Exercise prompt:
Start to finish, repeat the records exactly.

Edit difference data
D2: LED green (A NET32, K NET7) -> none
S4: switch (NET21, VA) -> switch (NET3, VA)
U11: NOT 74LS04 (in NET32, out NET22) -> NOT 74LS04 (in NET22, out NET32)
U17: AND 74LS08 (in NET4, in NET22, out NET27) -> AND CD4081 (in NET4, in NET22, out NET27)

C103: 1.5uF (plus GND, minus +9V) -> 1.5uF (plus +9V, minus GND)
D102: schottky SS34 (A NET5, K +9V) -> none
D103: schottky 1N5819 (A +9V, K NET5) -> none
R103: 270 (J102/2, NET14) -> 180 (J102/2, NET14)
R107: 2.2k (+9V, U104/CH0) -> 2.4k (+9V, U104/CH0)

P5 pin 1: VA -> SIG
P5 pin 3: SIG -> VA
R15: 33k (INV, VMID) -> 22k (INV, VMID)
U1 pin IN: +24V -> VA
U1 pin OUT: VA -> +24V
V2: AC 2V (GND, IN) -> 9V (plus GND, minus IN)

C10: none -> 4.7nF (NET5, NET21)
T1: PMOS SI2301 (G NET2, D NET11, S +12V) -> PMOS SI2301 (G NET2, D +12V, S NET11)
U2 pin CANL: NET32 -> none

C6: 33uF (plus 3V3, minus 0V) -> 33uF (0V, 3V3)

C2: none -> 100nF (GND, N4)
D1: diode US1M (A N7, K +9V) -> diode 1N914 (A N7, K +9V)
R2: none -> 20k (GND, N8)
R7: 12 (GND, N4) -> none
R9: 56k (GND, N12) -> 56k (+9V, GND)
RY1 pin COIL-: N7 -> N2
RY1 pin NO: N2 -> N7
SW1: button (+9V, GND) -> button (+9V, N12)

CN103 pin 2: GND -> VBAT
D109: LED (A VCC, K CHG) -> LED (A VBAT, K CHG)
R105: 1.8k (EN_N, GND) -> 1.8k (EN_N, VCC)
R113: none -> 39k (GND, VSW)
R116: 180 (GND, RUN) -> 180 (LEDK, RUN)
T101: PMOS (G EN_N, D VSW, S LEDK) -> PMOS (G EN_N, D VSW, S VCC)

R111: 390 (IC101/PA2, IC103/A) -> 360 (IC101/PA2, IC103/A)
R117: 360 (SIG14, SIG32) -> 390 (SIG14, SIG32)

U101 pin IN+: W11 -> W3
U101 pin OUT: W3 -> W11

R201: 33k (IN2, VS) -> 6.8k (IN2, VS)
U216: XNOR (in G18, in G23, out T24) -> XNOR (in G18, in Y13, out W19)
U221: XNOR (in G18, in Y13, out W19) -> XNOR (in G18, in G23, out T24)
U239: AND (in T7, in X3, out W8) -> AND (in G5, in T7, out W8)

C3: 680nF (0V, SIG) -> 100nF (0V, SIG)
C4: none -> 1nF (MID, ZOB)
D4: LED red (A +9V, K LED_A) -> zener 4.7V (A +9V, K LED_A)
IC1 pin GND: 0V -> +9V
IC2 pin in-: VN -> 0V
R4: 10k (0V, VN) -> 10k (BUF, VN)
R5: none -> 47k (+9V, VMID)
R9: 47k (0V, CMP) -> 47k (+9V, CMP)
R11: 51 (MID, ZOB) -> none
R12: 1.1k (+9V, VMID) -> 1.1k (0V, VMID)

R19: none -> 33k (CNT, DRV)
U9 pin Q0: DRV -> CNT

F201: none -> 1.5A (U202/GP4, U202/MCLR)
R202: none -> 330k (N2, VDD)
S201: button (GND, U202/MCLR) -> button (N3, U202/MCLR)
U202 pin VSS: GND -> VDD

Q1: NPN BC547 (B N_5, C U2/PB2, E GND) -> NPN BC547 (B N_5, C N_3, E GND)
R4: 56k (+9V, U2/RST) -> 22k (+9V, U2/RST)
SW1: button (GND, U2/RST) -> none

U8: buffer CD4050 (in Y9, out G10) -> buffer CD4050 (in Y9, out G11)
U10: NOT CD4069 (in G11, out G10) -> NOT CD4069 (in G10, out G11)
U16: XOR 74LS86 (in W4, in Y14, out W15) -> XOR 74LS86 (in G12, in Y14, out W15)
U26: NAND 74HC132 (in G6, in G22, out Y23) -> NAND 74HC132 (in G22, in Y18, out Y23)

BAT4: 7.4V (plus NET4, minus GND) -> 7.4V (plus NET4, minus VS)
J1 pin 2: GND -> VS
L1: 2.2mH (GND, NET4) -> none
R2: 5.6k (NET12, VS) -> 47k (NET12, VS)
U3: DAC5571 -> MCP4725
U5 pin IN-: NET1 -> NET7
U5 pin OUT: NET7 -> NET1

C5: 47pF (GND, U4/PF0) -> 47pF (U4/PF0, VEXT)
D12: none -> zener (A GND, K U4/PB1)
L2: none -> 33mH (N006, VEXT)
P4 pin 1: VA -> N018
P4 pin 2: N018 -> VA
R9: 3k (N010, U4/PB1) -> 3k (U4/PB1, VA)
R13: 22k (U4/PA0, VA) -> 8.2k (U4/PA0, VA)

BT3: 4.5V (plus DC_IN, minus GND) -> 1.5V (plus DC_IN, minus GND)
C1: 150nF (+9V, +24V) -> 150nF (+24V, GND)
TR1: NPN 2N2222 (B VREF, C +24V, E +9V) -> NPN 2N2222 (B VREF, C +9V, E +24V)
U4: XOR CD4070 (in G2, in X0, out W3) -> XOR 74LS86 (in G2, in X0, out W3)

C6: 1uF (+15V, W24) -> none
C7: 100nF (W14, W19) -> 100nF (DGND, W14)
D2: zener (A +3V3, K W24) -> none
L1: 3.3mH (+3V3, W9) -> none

Finished task:
D2: LED green (A NET32, K NET7) -> none
S4: switch (NET21, VA) -> switch (NET3, VA)
U11: NOT 74LS04 (in NET32, out NET22) -> NOT 74LS04 (in NET22, out NET32)
U17: AND 74LS08 (in NET4, in NET22, out NET27) -> AND CD4081 (in NET4, in NET22, out NET27)

C103: 1.5uF (plus GND, minus +9V) -> 1.5uF (plus +9V, minus GND)
D102: schottky SS34 (A NET5, K +9V) -> none
D103: schottky 1N5819 (A +9V, K NET5) -> none
R103: 270 (J102/2, NET14) -> 180 (J102/2, NET14)
R107: 2.2k (+9V, U104/CH0) -> 2.4k (+9V, U104/CH0)

P5 pin 1: VA -> SIG
P5 pin 3: SIG -> VA
R15: 33k (INV, VMID) -> 22k (INV, VMID)
U1 pin IN: +24V -> VA
U1 pin OUT: VA -> +24V
V2: AC 2V (GND, IN) -> 9V (plus GND, minus IN)

C10: none -> 4.7nF (NET5, NET21)
T1: PMOS SI2301 (G NET2, D NET11, S +12V) -> PMOS SI2301 (G NET2, D +12V, S NET11)
U2 pin CANL: NET32 -> none

C6: 33uF (plus 3V3, minus 0V) -> 33uF (0V, 3V3)

C2: none -> 100nF (GND, N4)
D1: diode US1M (A N7, K +9V) -> diode 1N914 (A N7, K +9V)
R2: none -> 20k (GND, N8)
R7: 12 (GND, N4) -> none
R9: 56k (GND, N12) -> 56k (+9V, GND)
RY1 pin COIL-: N7 -> N2
RY1 pin NO: N2 -> N7
SW1: button (+9V, GND) -> button (+9V, N12)

CN103 pin 2: GND -> VBAT
D109: LED (A VCC, K CHG) -> LED (A VBAT, K CHG)
R105: 1.8k (EN_N, GND) -> 1.8k (EN_N, VCC)
R113: none -> 39k (GND, VSW)
R116: 180 (GND, RUN) -> 180 (LEDK, RUN)
T101: PMOS (G EN_N, D VSW, S LEDK) -> PMOS (G EN_N, D VSW, S VCC)

R111: 390 (IC101/PA2, IC103/A) -> 360 (IC101/PA2, IC103/A)
R117: 360 (SIG14, SIG32) -> 390 (SIG14, SIG32)

U101 pin IN+: W11 -> W3
U101 pin OUT: W3 -> W11

R201: 33k (IN2, VS) -> 6.8k (IN2, VS)
U216: XNOR (in G18, in G23, out T24) -> XNOR (in G18, in Y13, out W19)
U221: XNOR (in G18, in Y13, out W19) -> XNOR (in G18, in G23, out T24)
U239: AND (in T7, in X3, out W8) -> AND (in G5, in T7, out W8)

C3: 680nF (0V, SIG) -> 100nF (0V, SIG)
C4: none -> 1nF (MID, ZOB)
D4: LED red (A +9V, K LED_A) -> zener 4.7V (A +9V, K LED_A)
IC1 pin GND: 0V -> +9V
IC2 pin in-: VN -> 0V
R4: 10k (0V, VN) -> 10k (BUF, VN)
R5: none -> 47k (+9V, VMID)
R9: 47k (0V, CMP) -> 47k (+9V, CMP)
R11: 51 (MID, ZOB) -> none
R12: 1.1k (+9V, VMID) -> 1.1k (0V, VMID)

R19: none -> 33k (CNT, DRV)
U9 pin Q0: DRV -> CNT

F201: none -> 1.5A (U202/GP4, U202/MCLR)
R202: none -> 330k (N2, VDD)
S201: button (GND, U202/MCLR) -> button (N3, U202/MCLR)
U202 pin VSS: GND -> VDD

Q1: NPN BC547 (B N_5, C U2/PB2, E GND) -> NPN BC547 (B N_5, C N_3, E GND)
R4: 56k (+9V, U2/RST) -> 22k (+9V, U2/RST)
SW1: button (GND, U2/RST) -> none

U8: buffer CD4050 (in Y9, out G10) -> buffer CD4050 (in Y9, out G11)
U10: NOT CD4069 (in G11, out G10) -> NOT CD4069 (in G10, out G11)
U16: XOR 74LS86 (in W4, in Y14, out W15) -> XOR 74LS86 (in G12, in Y14, out W15)
U26: NAND 74HC132 (in G6, in G22, out Y23) -> NAND 74HC132 (in G22, in Y18, out Y23)

BAT4: 7.4V (plus NET4, minus GND) -> 7.4V (plus NET4, minus VS)
J1 pin 2: GND -> VS
L1: 2.2mH (GND, NET4) -> none
R2: 5.6k (NET12, VS) -> 47k (NET12, VS)
U3: DAC5571 -> MCP4725
U5 pin IN-: NET1 -> NET7
U5 pin OUT: NET7 -> NET1

C5: 47pF (GND, U4/PF0) -> 47pF (U4/PF0, VEXT)
D12: none -> zener (A GND, K U4/PB1)
L2: none -> 33mH (N006, VEXT)
P4 pin 1: VA -> N018
P4 pin 2: N018 -> VA
R9: 3k (N010, U4/PB1) -> 3k (U4/PB1, VA)
R13: 22k (U4/PA0, VA) -> 8.2k (U4/PA0, VA)

BT3: 4.5V (plus DC_IN, minus GND) -> 1.5V (plus DC_IN, minus GND)
C1: 150nF (+9V, +24V) -> 150nF (+24V, GND)
TR1: NPN 2N2222 (B VREF, C +24V, E +9V) -> NPN 2N2222 (B VREF, C +9V, E +24V)
U4: XOR CD4070 (in G2, in X0, out W3) -> XOR 74LS86 (in G2, in X0, out W3)

C6: 1uF (+15V, W24) -> none
C7: 100nF (W14, W19) -> 100nF (DGND, W14)
D2: zener (A +3V3, K W24) -> none
L1: 3.3mH (+3V3, W9) -> none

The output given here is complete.